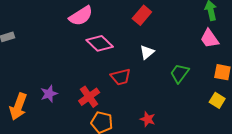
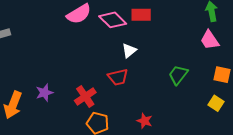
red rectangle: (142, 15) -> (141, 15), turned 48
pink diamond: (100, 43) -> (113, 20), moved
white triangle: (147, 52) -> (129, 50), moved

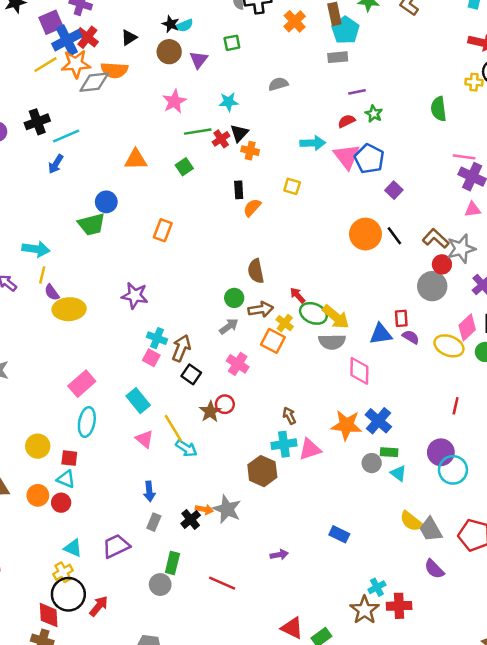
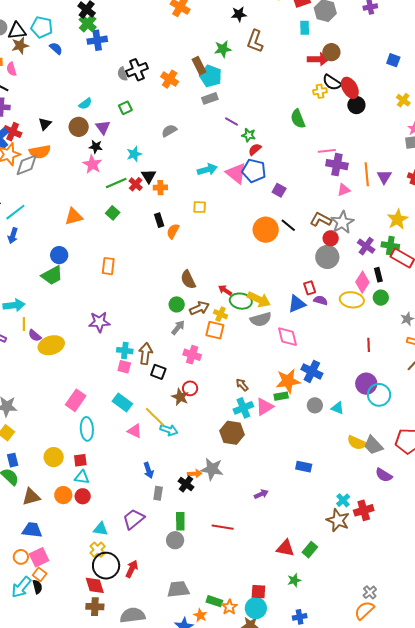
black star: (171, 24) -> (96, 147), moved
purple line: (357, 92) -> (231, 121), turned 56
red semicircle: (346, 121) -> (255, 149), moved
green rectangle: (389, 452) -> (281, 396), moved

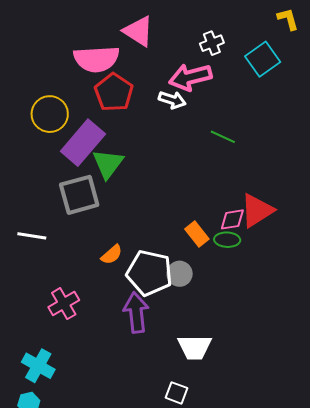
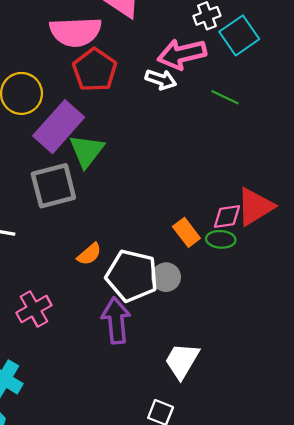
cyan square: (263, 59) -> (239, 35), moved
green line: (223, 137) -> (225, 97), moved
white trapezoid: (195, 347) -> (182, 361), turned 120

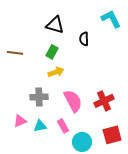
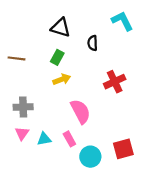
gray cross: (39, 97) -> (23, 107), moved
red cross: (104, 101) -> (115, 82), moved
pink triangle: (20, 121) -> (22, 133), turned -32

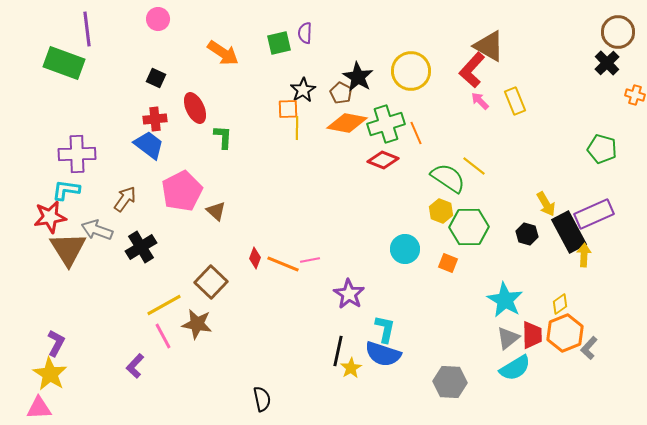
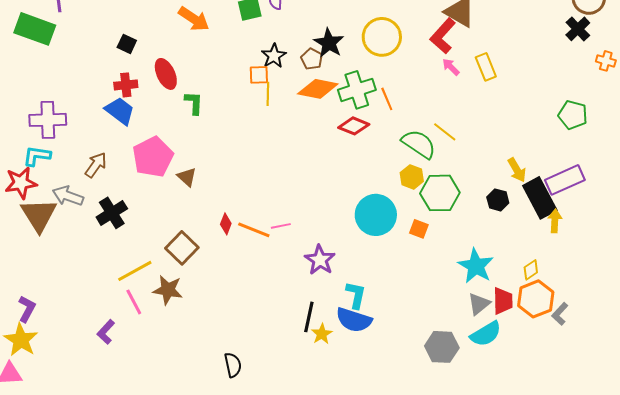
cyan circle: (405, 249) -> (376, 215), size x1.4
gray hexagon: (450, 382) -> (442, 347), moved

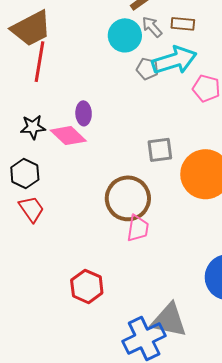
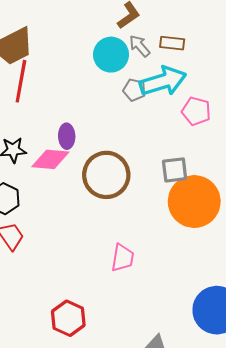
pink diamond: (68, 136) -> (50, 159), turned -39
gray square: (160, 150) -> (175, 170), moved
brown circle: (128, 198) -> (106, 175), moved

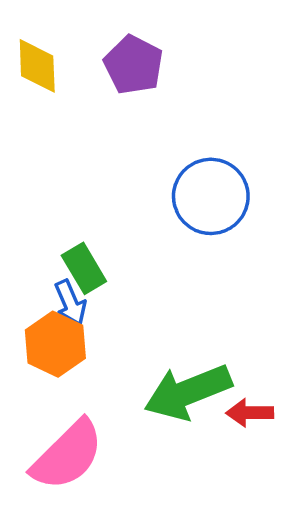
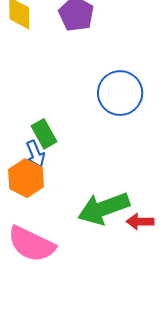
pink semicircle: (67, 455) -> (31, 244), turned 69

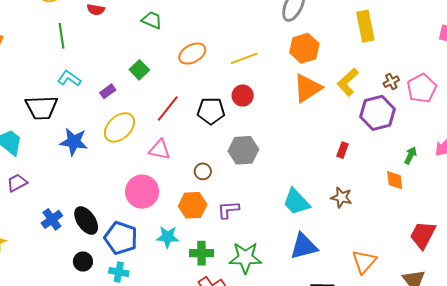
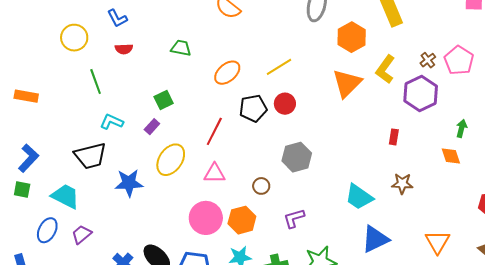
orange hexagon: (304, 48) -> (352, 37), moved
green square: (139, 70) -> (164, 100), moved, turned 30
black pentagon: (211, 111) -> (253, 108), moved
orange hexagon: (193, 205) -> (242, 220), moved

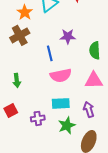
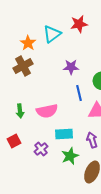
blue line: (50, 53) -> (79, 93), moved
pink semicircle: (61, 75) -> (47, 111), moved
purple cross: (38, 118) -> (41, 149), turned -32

......

ASSIGNMENT: Each line above is to be transcribed exactly, though its pictures are not.

ANSWER BOX:
red rectangle: (142, 15) -> (141, 15), turned 48
pink diamond: (100, 43) -> (113, 20), moved
white triangle: (147, 52) -> (129, 50), moved

black star: (171, 24) -> (96, 147), moved
purple line: (357, 92) -> (231, 121), turned 56
red semicircle: (346, 121) -> (255, 149), moved
green rectangle: (389, 452) -> (281, 396), moved

cyan square: (263, 59) -> (239, 35), moved
green line: (223, 137) -> (225, 97), moved
white trapezoid: (195, 347) -> (182, 361), turned 120

gray cross: (39, 97) -> (23, 107), moved
red cross: (104, 101) -> (115, 82), moved
pink triangle: (20, 121) -> (22, 133), turned -32

cyan circle: (405, 249) -> (376, 215), size x1.4
gray hexagon: (450, 382) -> (442, 347), moved

pink diamond: (68, 136) -> (50, 159), turned -39
gray square: (160, 150) -> (175, 170), moved
brown circle: (128, 198) -> (106, 175), moved

pink semicircle: (67, 455) -> (31, 244), turned 69

orange hexagon: (304, 48) -> (352, 37), moved
green square: (139, 70) -> (164, 100), moved, turned 30
black pentagon: (211, 111) -> (253, 108), moved
orange hexagon: (193, 205) -> (242, 220), moved

blue line: (50, 53) -> (79, 93), moved
pink semicircle: (61, 75) -> (47, 111), moved
purple cross: (38, 118) -> (41, 149), turned -32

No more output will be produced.